== PROBLEM STATEMENT ==
Copy the data below, changing every "cardboard box" to "carton" and keeping everything else the same. Leave the pictures out.

== EXERCISE DATA ==
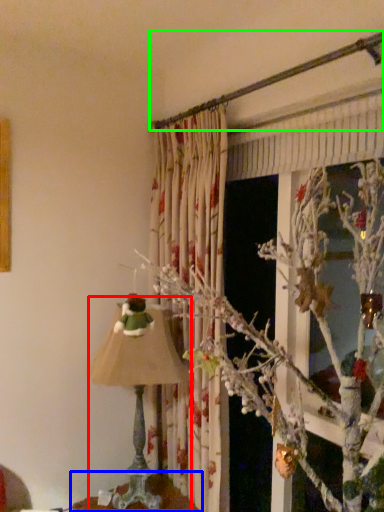
Question: Estimate the real-world distances between objects in this image. Which object is closer to lamp (highlighted by a red box), furniture (highlighted by a blue box) or branch (highlighted by a green box)?

Choices:
 (A) furniture
 (B) branch

Answer: (A)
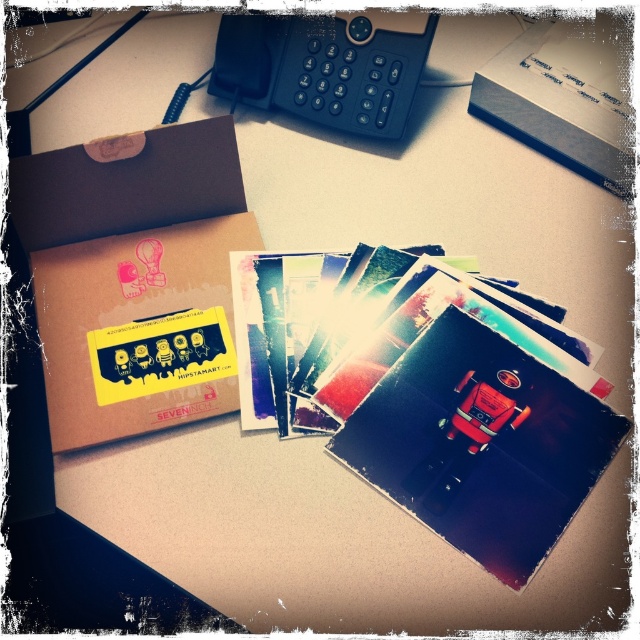
Question: Which object is closer to the camera taking this photo?

Choices:
 (A) brown cardboard box at upper left
 (B) black plastic phone at upper center
 (C) white cardboard box at upper center

Answer: (A)

Question: Which object is farther from the camera taking this photo?

Choices:
 (A) brown cardboard box at upper left
 (B) white cardboard box at upper center

Answer: (B)

Question: Is brown cardboard box at upper left to the right of black plastic phone at upper center from the viewer's perspective?

Choices:
 (A) yes
 (B) no

Answer: (B)

Question: Does brown cardboard box at upper left appear over black plastic phone at upper center?

Choices:
 (A) no
 (B) yes

Answer: (A)

Question: Which of the following is the farthest from the observer?

Choices:
 (A) (556, 109)
 (B) (410, 61)

Answer: (B)

Question: In this image, where is brown cardboard box at upper left located relative to white cardboard box at upper center?

Choices:
 (A) left
 (B) right

Answer: (A)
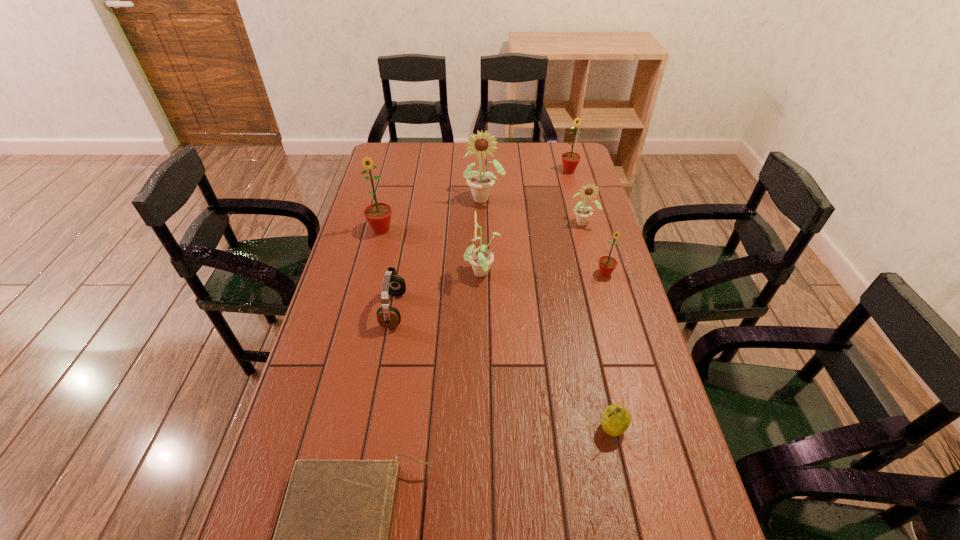
Image resolution: width=960 pixels, height=540 pixels. What are the coordinates of `headset` in the screenshot? It's located at (387, 316).

What are the coordinates of `the seventh farthest object` in the screenshot? It's located at (387, 316).

The width and height of the screenshot is (960, 540). What are the coordinates of `the eighth farthest object` in the screenshot? It's located at (615, 420).

You are a GUI agent. You are given a task and a screenshot of the screen. Output one action in this format:
    pyautogui.click(x=<x>, y=<y>)
    Task: Click on the pear
    
    Given the screenshot: What is the action you would take?
    point(615,420)

Identify the location of free space located on the front-facing side of the second farthest object. The height and width of the screenshot is (540, 960). (484, 243).

Locate an element on the screen. This screenshot has width=960, height=540. vacant space located 0.270m on the face of the leftmost green sunflower is located at coordinates (365, 294).

Find the location of a particular element. vacant region located 0.100m on the front-facing side of the second smallest yellow sunflower is located at coordinates (434, 274).

Image resolution: width=960 pixels, height=540 pixels. Identify the location of vacant space located 0.120m on the front-facing side of the second smallest yellow sunflower. (428, 274).

Locate an element on the screen. free spot located 0.350m on the front-facing side of the second smallest yellow sunflower is located at coordinates (357, 274).

This screenshot has width=960, height=540. Find the location of `vacant position located on the face of the farthest object`. vacant position located on the face of the farthest object is located at coordinates (572, 182).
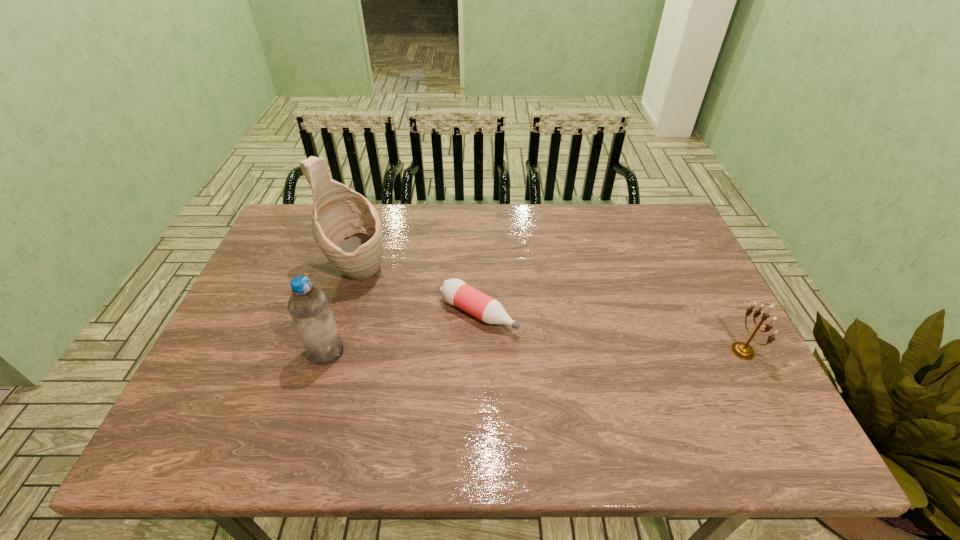
Locate an element on the screen. This screenshot has height=540, width=960. vacant area situated at the spout of the pitcher is located at coordinates (480, 350).

Where is `vacant space situated with the cap open on the shortest object`? vacant space situated with the cap open on the shortest object is located at coordinates (624, 391).

Identify the location of free region located with the cap open on the shortest object. (612, 384).

I want to click on free spot located with the cap open on the shortest object, so click(577, 364).

Where is `object located in the right edge section of the desktop`? object located in the right edge section of the desktop is located at coordinates (744, 351).

This screenshot has width=960, height=540. In the image, there is a desktop. Find the location of `vacant area at the far edge`. vacant area at the far edge is located at coordinates (425, 246).

I want to click on free spot at the near edge of the desktop, so click(277, 390).

Image resolution: width=960 pixels, height=540 pixels. What are the coordinates of `free space at the left edge of the desktop` in the screenshot? It's located at (256, 283).

Locate an element on the screen. The width and height of the screenshot is (960, 540). vacant space at the right edge of the desktop is located at coordinates (711, 299).

This screenshot has height=540, width=960. In order to click on vacant space at the near left corner in this screenshot , I will do `click(233, 394)`.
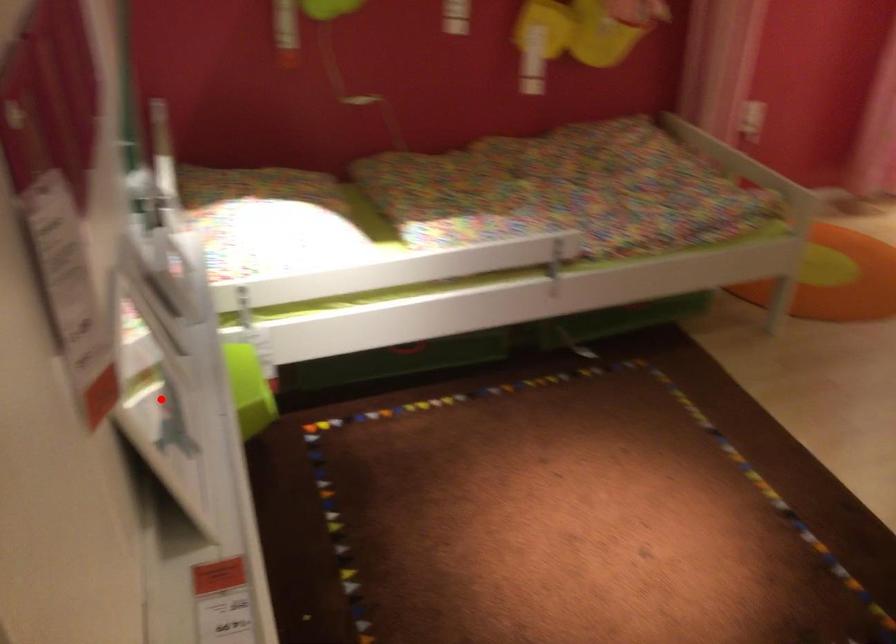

== EXERCISE OUTPUT ==
Question: Estimate the real-world distances between objects in this image. Which object is closer to lamp (highlighted by a red box), furniture (highlighted by a blue box) or branch (highlighted by a green box)?

Choices:
 (A) furniture
 (B) branch

Answer: (A)
Question: Which object is closer to the camera taking this photo?

Choices:
 (A) brown carton at upper left
 (B) black plastic phone at upper center
 (C) white carton at upper center

Answer: (A)

Question: Which object is farther from the camera taking this photo?

Choices:
 (A) brown carton at upper left
 (B) white carton at upper center

Answer: (B)

Question: Is brown carton at upper left to the right of black plastic phone at upper center from the viewer's perspective?

Choices:
 (A) yes
 (B) no

Answer: (B)

Question: Does brown carton at upper left appear over black plastic phone at upper center?

Choices:
 (A) no
 (B) yes

Answer: (A)

Question: Which of the following is the farthest from the observer?

Choices:
 (A) (556, 109)
 (B) (410, 61)

Answer: (B)

Question: In this image, where is brown carton at upper left located relative to white carton at upper center?

Choices:
 (A) left
 (B) right

Answer: (A)
Image resolution: width=960 pixels, height=540 pixels. What are the coordinates of `headset` in the screenshot? It's located at (387, 316).

What are the coordinates of `the seventh farthest object` in the screenshot? It's located at (387, 316).

The width and height of the screenshot is (960, 540). What are the coordinates of `the eighth farthest object` in the screenshot? It's located at (615, 420).

You are a GUI agent. You are given a task and a screenshot of the screen. Output one action in this format:
    pyautogui.click(x=<x>, y=<y>)
    Task: Click on the pear
    
    Given the screenshot: What is the action you would take?
    point(615,420)

Identify the location of free space located on the front-facing side of the second farthest object. The height and width of the screenshot is (540, 960). (484, 243).

Locate an element on the screen. This screenshot has width=960, height=540. vacant space located 0.270m on the face of the leftmost green sunflower is located at coordinates (365, 294).

Find the location of a particular element. vacant region located 0.100m on the front-facing side of the second smallest yellow sunflower is located at coordinates (434, 274).

Image resolution: width=960 pixels, height=540 pixels. Identify the location of vacant space located 0.120m on the front-facing side of the second smallest yellow sunflower. (428, 274).

Locate an element on the screen. free spot located 0.350m on the front-facing side of the second smallest yellow sunflower is located at coordinates (357, 274).

This screenshot has width=960, height=540. Find the location of `vacant position located on the face of the farthest object`. vacant position located on the face of the farthest object is located at coordinates (572, 182).
Locate an element on the screen. This screenshot has height=540, width=960. vacant area situated at the spout of the pitcher is located at coordinates (480, 350).

Where is `vacant space situated with the cap open on the shortest object`? vacant space situated with the cap open on the shortest object is located at coordinates (624, 391).

Identify the location of free region located with the cap open on the shortest object. (612, 384).

I want to click on free spot located with the cap open on the shortest object, so click(577, 364).

Where is `object located in the right edge section of the desktop`? object located in the right edge section of the desktop is located at coordinates (744, 351).

This screenshot has width=960, height=540. In the image, there is a desktop. Find the location of `vacant area at the far edge`. vacant area at the far edge is located at coordinates (425, 246).

I want to click on free spot at the near edge of the desktop, so click(277, 390).

Image resolution: width=960 pixels, height=540 pixels. What are the coordinates of `free space at the left edge of the desktop` in the screenshot? It's located at (256, 283).

Locate an element on the screen. The width and height of the screenshot is (960, 540). vacant space at the right edge of the desktop is located at coordinates (711, 299).

This screenshot has height=540, width=960. In order to click on vacant space at the near left corner in this screenshot , I will do `click(233, 394)`.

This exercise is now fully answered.